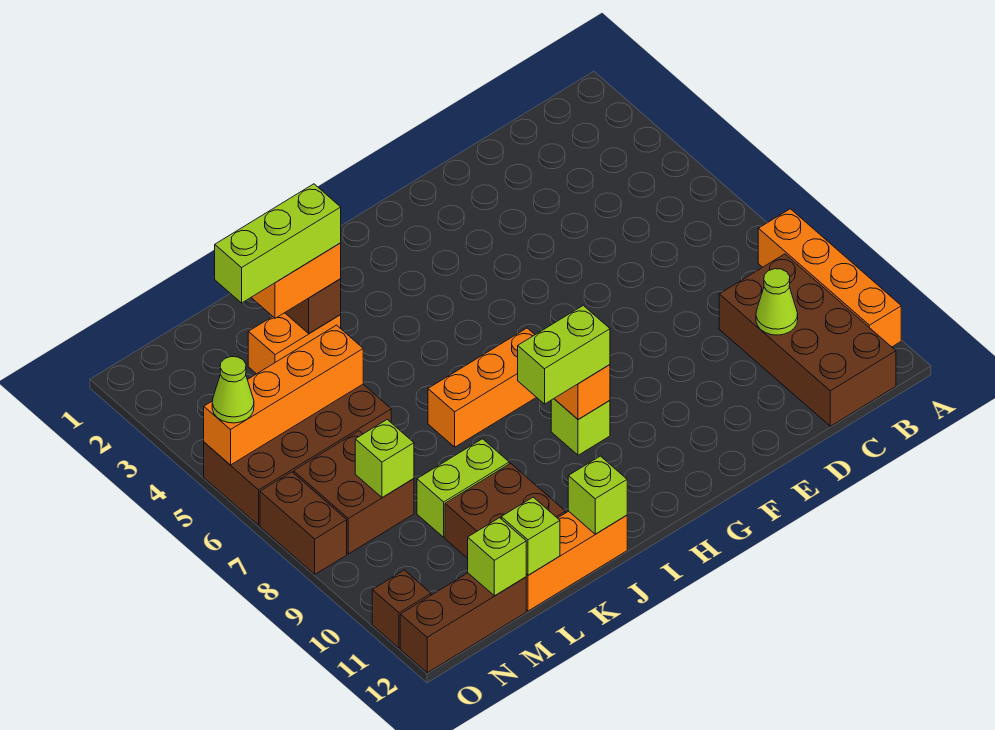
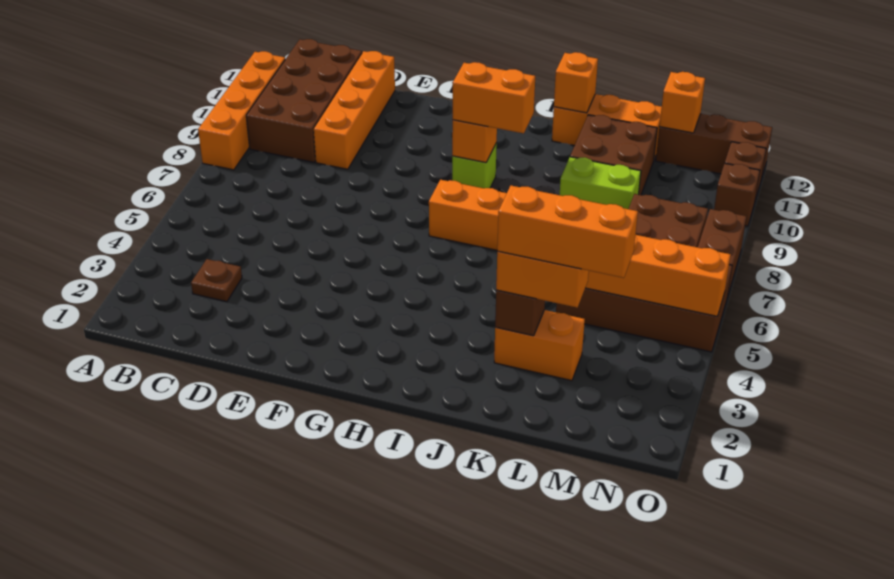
none -> brown plate C3 level 1
lime cone C10 level 2 -> none
none -> orange brick D9:D12 level 1
lime brick H9:I9 level 3 -> orange brick H9:I9 level 3
lime brick J12 level 2 -> orange brick J12 level 2
lime brick K3:M3 level 4 -> orange brick K3:M3 level 4
lime brick L12 level 2 -> none
lime brick M8 level 2 -> none
lime brick M12 level 2 -> orange brick M12 level 2
lime cone O5 level 3 -> none
none -> brown brick O10 level 1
------------------------------------------------
**TASK TO CARRY OUT:**
Without the images, write out all of the records exactly.

**EXERCISE SOLUTION:**
none -> brown plate C3 level 1
lime cone C10 level 2 -> none
none -> orange brick D9:D12 level 1
lime brick H9:I9 level 3 -> orange brick H9:I9 level 3
lime brick J12 level 2 -> orange brick J12 level 2
lime brick K3:M3 level 4 -> orange brick K3:M3 level 4
lime brick L12 level 2 -> none
lime brick M8 level 2 -> none
lime brick M12 level 2 -> orange brick M12 level 2
lime cone O5 level 3 -> none
none -> brown brick O10 level 1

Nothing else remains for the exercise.